§ Exercise
Which lines of the entries contain the string "green"? Please find them and copy them.

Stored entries
+---+
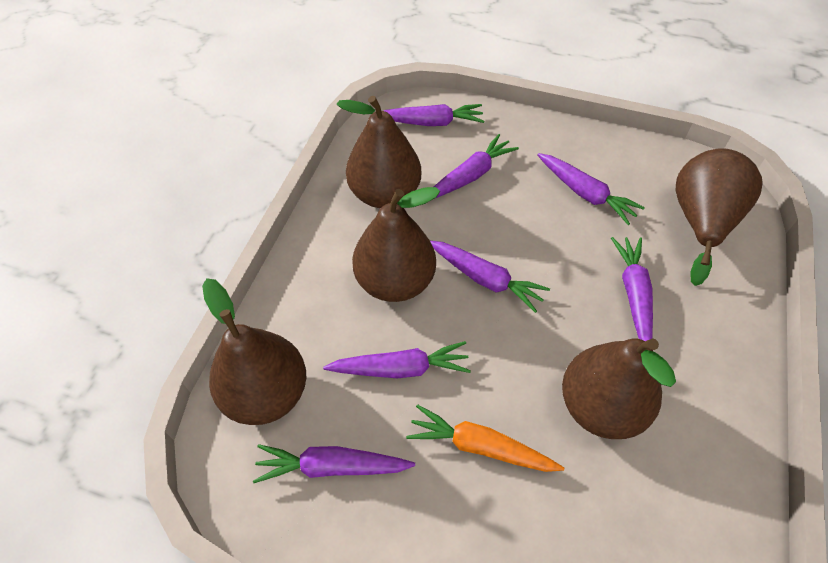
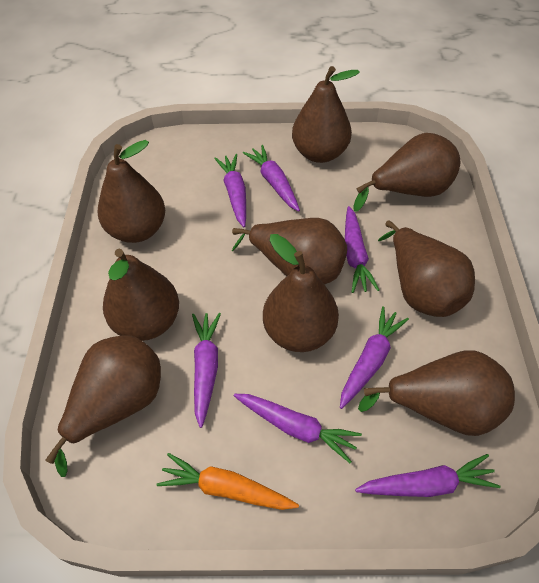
brown pear: 5 -> 9

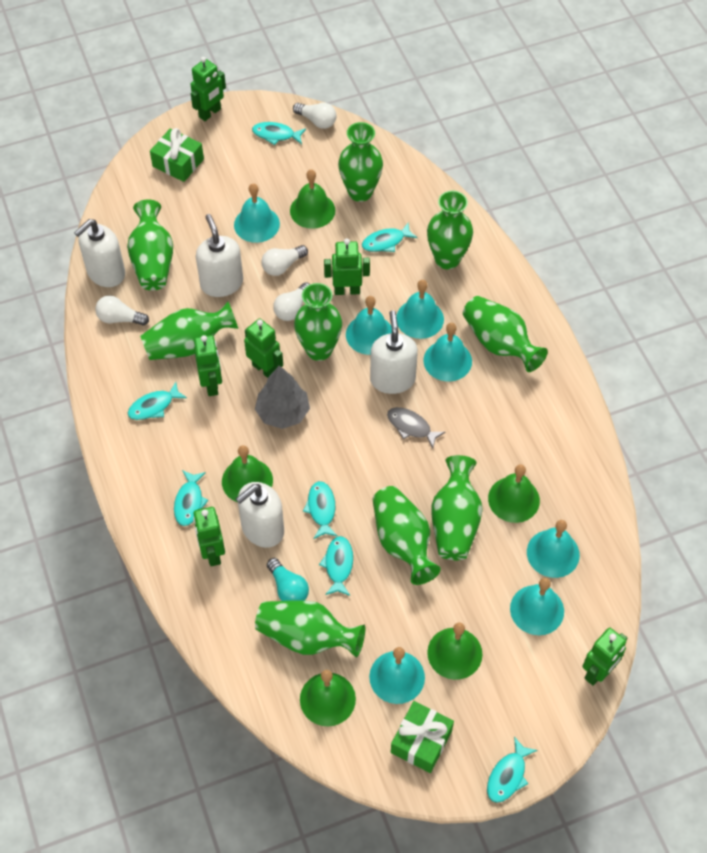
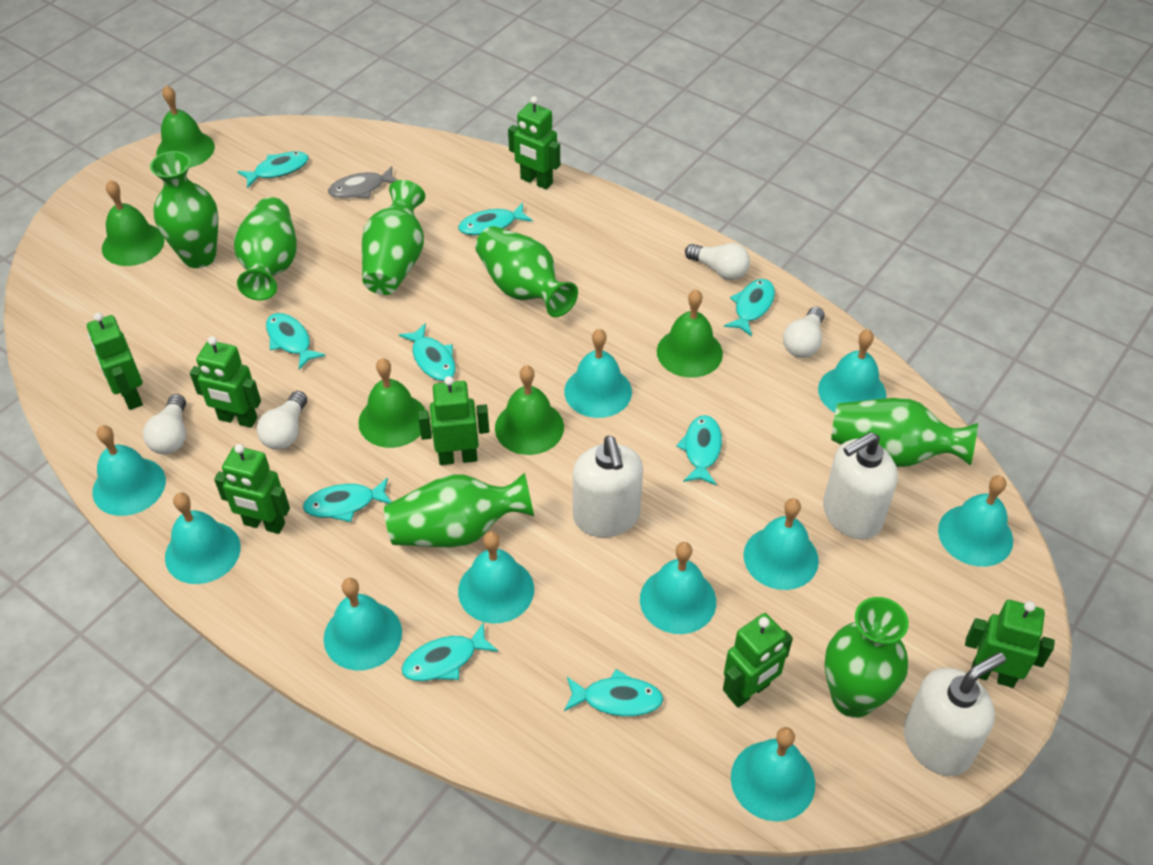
green gift: 2 -> 0
green robot: 6 -> 7
green vase: 9 -> 7
grey tree: 1 -> 0
turquoise bell: 7 -> 10
turquoise fish: 7 -> 9
turquoise light bulb: 1 -> 0
white soap dispenser: 4 -> 3

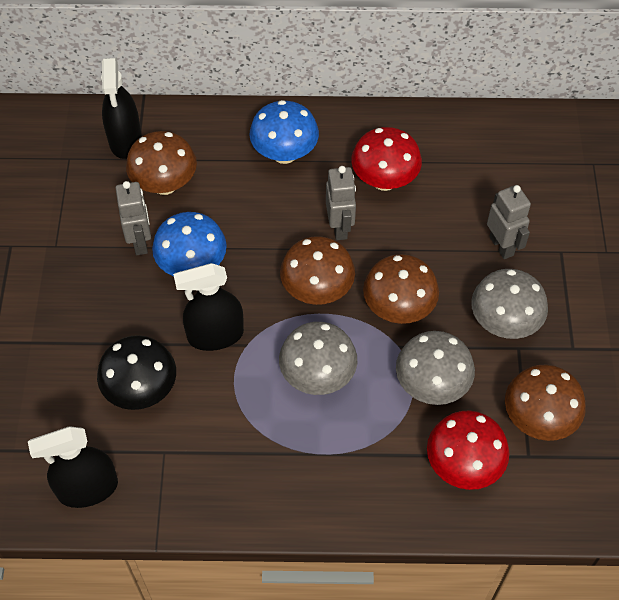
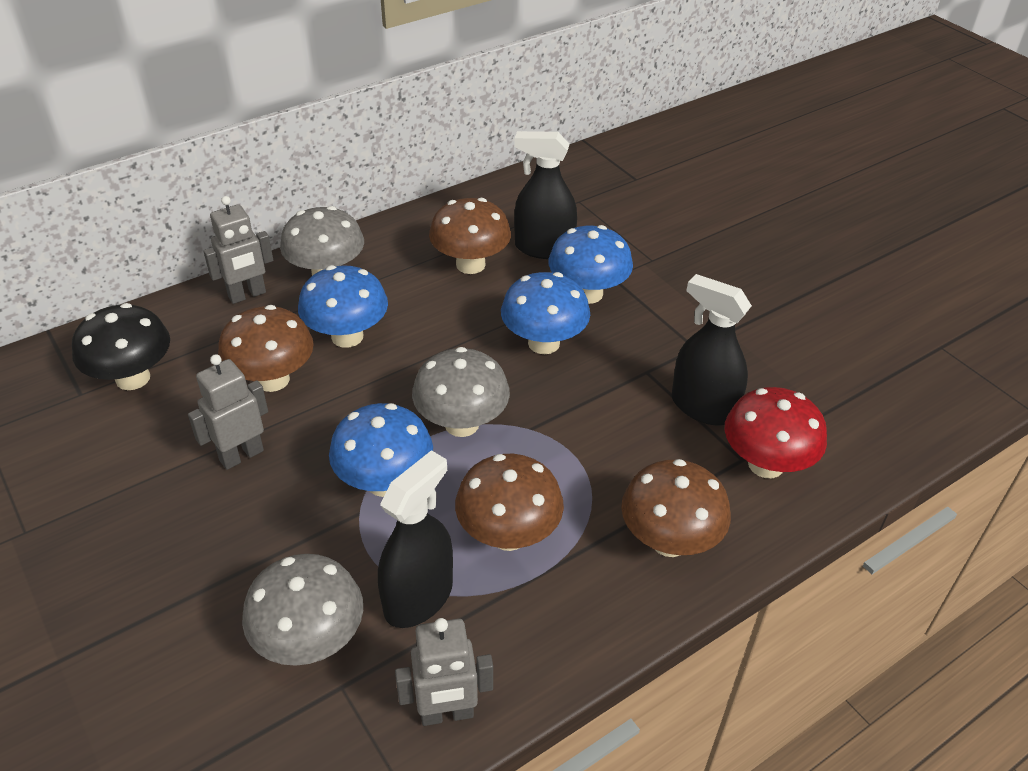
blue mushroom: 2 -> 4
red mushroom: 2 -> 1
+---+
§ Exercise response
green gift: 2 -> 0
green robot: 6 -> 7
green vase: 9 -> 7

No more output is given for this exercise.